▶ _Scene image comparisons_
* * * *

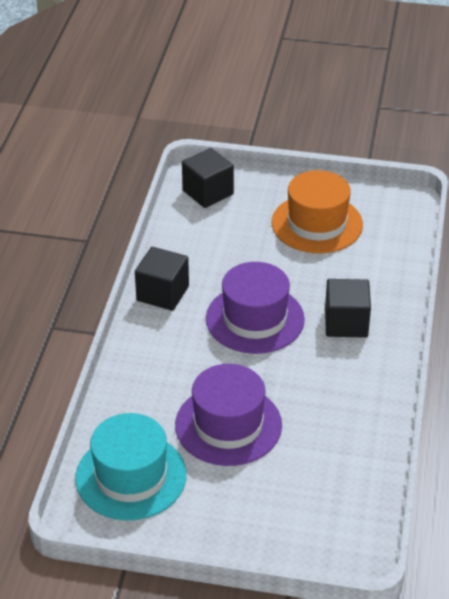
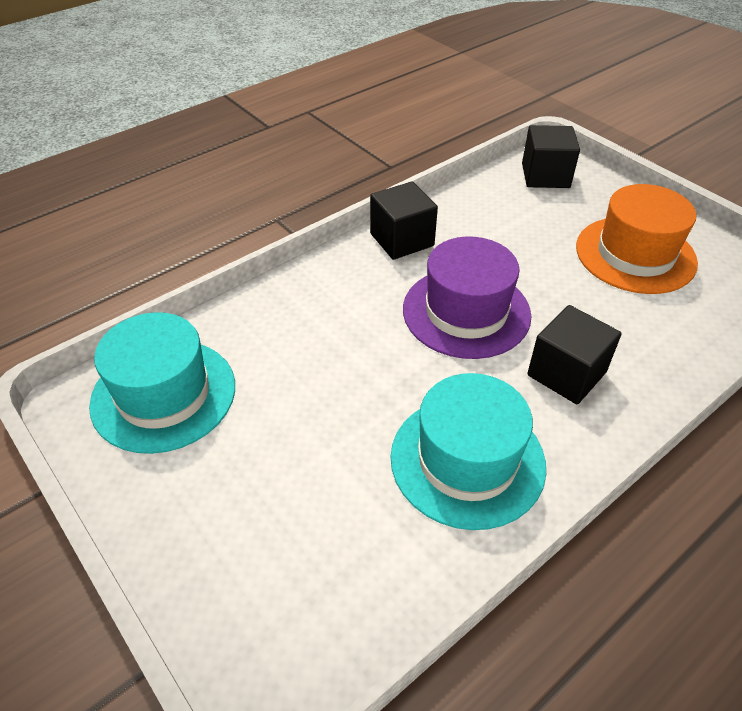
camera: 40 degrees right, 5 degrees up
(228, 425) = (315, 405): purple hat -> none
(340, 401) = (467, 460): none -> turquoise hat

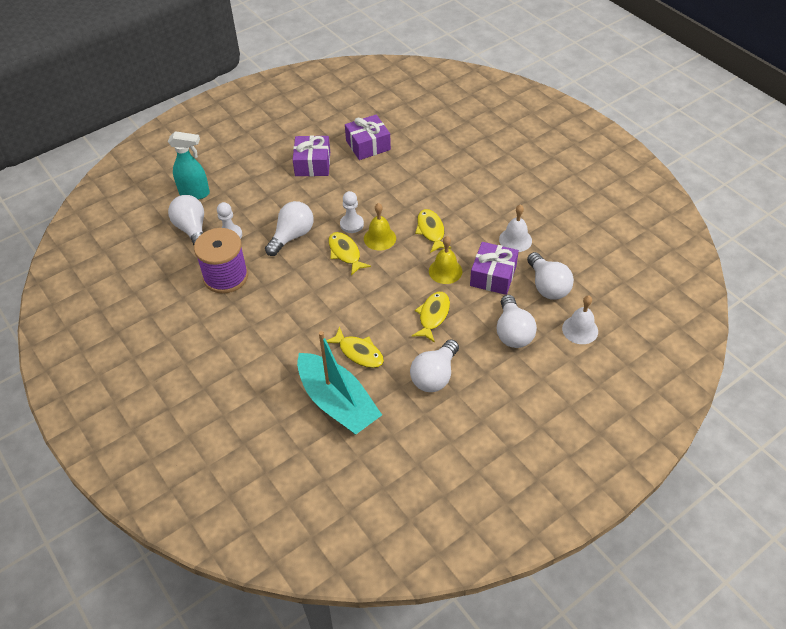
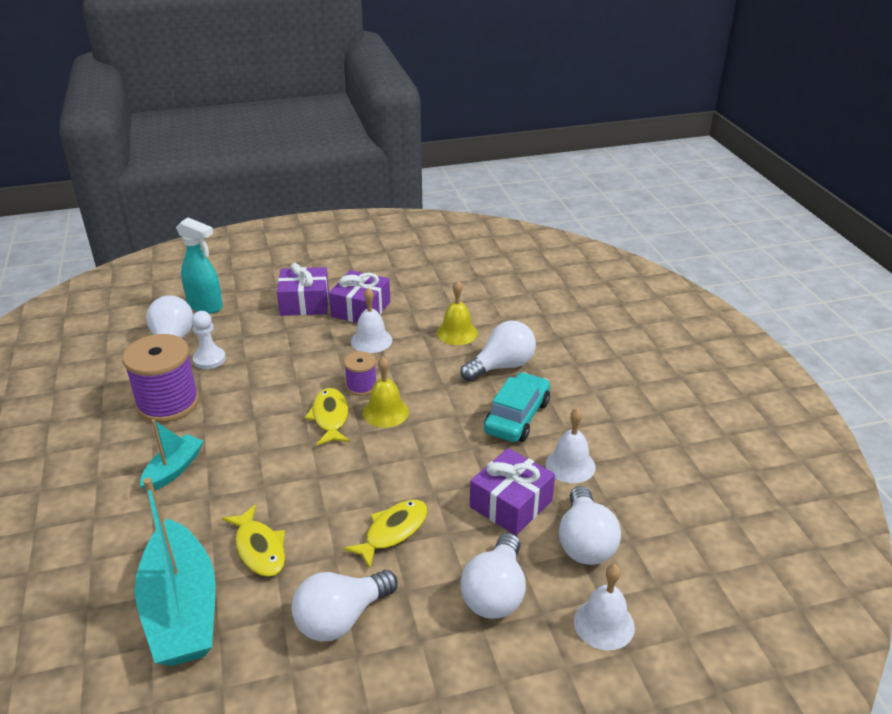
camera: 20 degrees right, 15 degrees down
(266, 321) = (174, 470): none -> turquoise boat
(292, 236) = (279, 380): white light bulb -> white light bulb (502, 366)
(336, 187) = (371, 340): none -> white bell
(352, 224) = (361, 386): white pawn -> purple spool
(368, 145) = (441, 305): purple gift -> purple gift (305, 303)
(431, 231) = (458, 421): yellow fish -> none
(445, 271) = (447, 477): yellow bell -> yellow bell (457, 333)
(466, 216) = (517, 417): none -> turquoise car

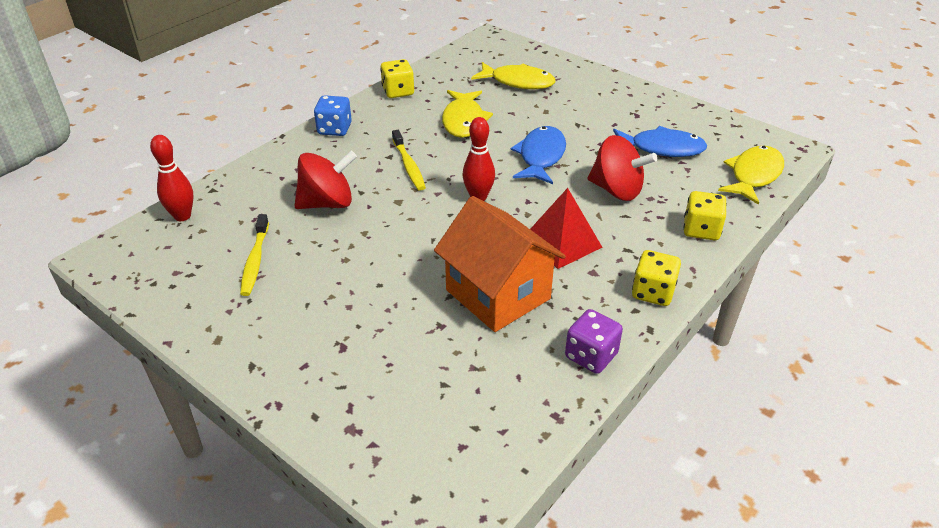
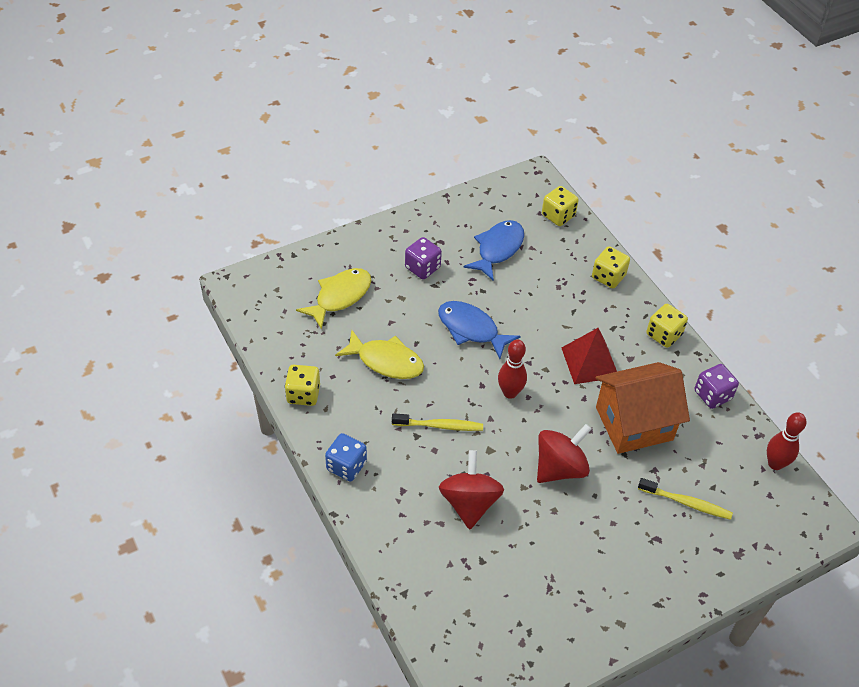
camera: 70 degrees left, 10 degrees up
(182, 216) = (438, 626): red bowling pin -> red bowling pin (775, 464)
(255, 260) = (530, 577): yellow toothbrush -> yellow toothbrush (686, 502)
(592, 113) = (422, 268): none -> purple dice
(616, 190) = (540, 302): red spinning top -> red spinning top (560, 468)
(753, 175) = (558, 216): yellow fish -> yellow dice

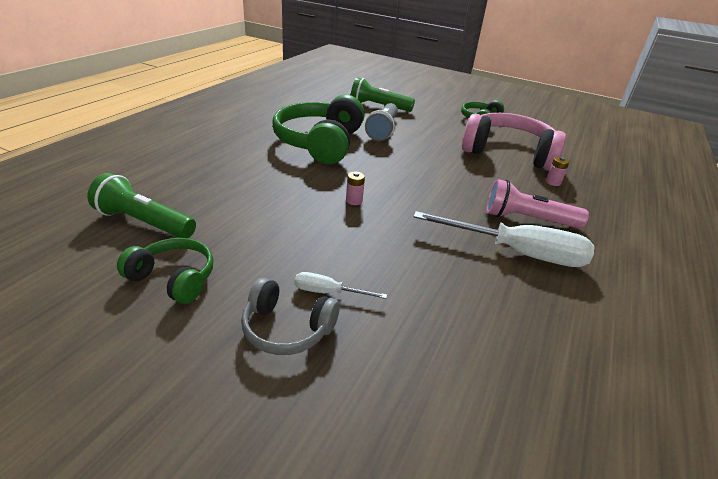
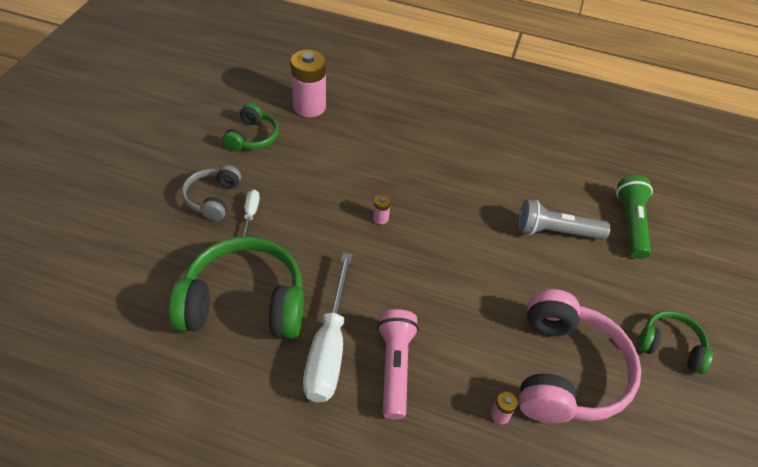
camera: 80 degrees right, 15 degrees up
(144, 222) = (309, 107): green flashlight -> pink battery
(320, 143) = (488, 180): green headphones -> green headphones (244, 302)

* * * *

In the entries above, find every line holding the word "purple" and copy it out.

(228, 425) = (315, 405): purple hat -> none
(352, 224) = (361, 386): white pawn -> purple spool
(368, 145) = (441, 305): purple gift -> purple gift (305, 303)
(592, 113) = (422, 268): none -> purple dice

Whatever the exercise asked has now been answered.